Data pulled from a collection

|---|

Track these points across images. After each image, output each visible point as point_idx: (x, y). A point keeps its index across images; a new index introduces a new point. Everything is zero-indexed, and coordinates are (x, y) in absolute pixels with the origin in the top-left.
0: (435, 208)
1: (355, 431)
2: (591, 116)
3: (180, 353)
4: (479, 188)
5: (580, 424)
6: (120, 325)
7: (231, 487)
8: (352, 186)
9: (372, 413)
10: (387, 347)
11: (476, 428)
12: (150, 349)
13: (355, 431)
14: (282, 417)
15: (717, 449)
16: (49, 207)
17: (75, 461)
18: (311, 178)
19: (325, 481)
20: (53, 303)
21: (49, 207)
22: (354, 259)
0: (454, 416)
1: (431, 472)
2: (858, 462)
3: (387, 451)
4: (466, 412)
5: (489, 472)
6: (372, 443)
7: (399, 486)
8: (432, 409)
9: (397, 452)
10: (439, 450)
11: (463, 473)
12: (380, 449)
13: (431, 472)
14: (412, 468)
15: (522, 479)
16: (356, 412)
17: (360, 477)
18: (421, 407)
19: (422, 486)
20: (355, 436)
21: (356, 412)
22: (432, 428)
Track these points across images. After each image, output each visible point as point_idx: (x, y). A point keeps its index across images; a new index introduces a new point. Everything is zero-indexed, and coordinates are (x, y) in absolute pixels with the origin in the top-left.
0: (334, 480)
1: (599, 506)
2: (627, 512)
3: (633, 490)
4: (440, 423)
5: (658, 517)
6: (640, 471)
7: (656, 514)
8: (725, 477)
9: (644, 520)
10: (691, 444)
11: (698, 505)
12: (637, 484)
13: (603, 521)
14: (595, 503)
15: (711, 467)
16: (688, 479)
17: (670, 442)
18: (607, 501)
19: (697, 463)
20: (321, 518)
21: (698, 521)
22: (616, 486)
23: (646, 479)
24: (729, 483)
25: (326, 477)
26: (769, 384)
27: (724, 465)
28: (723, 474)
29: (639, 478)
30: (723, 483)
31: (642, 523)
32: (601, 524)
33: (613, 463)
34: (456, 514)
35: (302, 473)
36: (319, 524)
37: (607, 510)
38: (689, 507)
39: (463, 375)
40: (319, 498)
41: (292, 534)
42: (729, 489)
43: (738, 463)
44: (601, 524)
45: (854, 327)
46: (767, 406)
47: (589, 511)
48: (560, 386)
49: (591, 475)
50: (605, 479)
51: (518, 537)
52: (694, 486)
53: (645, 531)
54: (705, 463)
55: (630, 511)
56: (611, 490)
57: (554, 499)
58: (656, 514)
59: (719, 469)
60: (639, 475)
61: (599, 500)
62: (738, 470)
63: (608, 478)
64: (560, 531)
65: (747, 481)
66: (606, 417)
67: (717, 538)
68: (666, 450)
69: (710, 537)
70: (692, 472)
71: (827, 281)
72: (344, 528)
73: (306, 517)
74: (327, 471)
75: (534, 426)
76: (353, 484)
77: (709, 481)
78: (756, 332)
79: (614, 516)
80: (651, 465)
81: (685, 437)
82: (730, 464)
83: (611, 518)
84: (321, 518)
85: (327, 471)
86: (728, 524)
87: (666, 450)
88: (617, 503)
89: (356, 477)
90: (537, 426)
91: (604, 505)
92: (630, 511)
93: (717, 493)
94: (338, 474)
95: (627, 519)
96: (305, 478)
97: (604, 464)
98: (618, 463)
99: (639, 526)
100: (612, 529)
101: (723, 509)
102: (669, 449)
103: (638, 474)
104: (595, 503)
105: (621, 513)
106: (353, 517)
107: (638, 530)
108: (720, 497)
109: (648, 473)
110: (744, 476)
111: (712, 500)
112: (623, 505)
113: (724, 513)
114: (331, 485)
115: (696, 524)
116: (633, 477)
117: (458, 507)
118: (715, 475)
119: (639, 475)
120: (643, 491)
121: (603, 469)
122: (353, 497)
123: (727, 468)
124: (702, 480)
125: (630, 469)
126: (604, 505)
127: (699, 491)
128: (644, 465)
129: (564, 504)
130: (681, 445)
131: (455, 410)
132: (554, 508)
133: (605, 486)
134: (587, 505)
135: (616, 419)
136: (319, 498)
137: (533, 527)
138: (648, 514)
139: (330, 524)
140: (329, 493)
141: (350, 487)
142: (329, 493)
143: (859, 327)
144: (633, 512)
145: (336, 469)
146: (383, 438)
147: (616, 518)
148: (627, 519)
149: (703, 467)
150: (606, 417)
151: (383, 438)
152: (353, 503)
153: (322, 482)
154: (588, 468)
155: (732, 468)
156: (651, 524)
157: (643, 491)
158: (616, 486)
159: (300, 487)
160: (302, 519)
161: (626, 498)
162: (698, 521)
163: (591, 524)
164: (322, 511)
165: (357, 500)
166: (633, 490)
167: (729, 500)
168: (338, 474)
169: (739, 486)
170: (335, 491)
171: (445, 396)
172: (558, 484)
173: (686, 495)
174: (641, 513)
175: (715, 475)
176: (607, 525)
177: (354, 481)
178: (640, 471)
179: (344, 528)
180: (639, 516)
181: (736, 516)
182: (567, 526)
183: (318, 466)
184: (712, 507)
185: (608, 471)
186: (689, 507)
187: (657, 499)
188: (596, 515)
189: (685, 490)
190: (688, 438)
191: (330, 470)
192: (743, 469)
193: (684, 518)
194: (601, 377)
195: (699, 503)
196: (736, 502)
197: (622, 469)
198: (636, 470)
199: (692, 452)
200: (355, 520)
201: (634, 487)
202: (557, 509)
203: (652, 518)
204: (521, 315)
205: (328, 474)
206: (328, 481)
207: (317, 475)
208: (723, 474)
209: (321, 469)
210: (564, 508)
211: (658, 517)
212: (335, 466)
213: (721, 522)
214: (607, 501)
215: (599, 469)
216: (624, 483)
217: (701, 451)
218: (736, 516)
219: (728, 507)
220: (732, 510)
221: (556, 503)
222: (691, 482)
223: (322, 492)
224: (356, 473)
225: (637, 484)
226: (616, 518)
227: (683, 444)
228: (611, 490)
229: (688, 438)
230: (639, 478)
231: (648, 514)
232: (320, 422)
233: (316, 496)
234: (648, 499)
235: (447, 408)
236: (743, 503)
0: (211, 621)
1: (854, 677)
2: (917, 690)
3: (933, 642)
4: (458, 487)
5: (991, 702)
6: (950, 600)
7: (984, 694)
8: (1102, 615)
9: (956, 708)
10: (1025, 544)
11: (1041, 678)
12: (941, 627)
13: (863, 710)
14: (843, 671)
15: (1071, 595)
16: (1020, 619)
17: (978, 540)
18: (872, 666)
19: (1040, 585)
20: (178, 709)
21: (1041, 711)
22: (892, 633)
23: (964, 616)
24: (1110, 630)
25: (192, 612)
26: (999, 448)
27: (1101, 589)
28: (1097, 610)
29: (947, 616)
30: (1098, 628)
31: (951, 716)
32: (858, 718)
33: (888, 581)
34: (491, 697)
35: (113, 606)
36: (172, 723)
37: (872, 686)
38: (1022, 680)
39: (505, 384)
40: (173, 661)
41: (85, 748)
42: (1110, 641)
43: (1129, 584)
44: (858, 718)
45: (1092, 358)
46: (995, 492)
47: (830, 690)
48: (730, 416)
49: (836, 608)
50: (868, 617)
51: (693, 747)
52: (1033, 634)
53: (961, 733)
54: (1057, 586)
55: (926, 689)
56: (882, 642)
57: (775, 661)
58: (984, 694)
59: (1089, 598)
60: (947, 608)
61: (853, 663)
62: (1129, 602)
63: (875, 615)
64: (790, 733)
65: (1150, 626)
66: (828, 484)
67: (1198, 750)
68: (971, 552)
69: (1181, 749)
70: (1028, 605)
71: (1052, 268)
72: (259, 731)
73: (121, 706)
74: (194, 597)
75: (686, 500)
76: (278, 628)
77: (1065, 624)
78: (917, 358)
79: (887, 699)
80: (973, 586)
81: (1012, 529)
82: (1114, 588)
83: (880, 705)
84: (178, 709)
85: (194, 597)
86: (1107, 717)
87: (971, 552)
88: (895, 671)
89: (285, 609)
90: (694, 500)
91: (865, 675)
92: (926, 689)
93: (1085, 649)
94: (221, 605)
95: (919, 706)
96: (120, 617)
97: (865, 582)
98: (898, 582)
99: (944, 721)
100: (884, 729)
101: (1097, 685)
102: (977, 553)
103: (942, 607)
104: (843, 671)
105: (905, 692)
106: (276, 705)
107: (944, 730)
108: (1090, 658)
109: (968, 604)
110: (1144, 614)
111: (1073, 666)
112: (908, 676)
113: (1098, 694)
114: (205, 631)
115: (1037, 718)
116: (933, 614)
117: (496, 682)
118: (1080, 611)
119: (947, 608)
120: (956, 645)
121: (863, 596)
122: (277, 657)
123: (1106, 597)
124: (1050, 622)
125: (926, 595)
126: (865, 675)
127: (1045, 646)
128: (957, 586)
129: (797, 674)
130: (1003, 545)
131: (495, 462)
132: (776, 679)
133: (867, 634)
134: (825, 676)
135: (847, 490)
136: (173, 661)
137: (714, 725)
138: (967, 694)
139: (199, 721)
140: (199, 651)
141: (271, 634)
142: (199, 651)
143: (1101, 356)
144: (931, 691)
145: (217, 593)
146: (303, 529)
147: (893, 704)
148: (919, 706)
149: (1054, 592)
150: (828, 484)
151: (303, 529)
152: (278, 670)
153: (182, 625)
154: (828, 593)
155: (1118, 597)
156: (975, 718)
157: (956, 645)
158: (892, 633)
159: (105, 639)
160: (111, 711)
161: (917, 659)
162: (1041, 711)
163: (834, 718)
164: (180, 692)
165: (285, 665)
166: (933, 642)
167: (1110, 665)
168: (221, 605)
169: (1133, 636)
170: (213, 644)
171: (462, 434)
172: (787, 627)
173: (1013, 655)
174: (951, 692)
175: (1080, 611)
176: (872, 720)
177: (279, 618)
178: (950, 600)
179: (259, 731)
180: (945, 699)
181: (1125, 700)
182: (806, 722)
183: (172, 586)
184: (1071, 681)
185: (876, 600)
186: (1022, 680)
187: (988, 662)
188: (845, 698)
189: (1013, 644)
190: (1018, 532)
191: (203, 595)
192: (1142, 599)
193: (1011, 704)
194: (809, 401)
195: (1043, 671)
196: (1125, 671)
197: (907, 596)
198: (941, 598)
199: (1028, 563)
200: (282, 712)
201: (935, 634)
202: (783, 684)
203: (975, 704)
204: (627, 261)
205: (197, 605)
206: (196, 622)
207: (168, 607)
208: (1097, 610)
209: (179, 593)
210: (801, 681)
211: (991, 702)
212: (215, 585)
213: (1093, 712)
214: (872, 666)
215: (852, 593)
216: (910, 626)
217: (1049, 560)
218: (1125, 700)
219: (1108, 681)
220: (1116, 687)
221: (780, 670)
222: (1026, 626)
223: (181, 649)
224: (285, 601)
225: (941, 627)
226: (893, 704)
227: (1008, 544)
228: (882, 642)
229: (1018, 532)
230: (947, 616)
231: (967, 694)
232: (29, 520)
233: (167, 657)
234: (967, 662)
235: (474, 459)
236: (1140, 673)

|---|

**Exercise**
Copy the lines word for word, starting at the very first line and ending at the line that contains "22: (432, 428)".

**Finished answer**
Track these points across images. After each image, output each visible point as point_idx: (x, y). A point keeps its index across images; a new index introduces a new point. Everything is zero-indexed, and coordinates are (x, y) in absolute pixels with the origin in the top-left.
0: (435, 208)
1: (355, 431)
2: (591, 116)
3: (180, 353)
4: (479, 188)
5: (580, 424)
6: (120, 325)
7: (231, 487)
8: (352, 186)
9: (372, 413)
10: (387, 347)
11: (476, 428)
12: (150, 349)
13: (355, 431)
14: (282, 417)
15: (717, 449)
16: (49, 207)
17: (75, 461)
18: (311, 178)
19: (325, 481)
20: (53, 303)
21: (49, 207)
22: (354, 259)
0: (454, 416)
1: (431, 472)
2: (858, 462)
3: (387, 451)
4: (466, 412)
5: (489, 472)
6: (372, 443)
7: (399, 486)
8: (432, 409)
9: (397, 452)
10: (439, 450)
11: (463, 473)
12: (380, 449)
13: (431, 472)
14: (412, 468)
15: (522, 479)
16: (356, 412)
17: (360, 477)
18: (421, 407)
19: (422, 486)
20: (355, 436)
21: (356, 412)
22: (432, 428)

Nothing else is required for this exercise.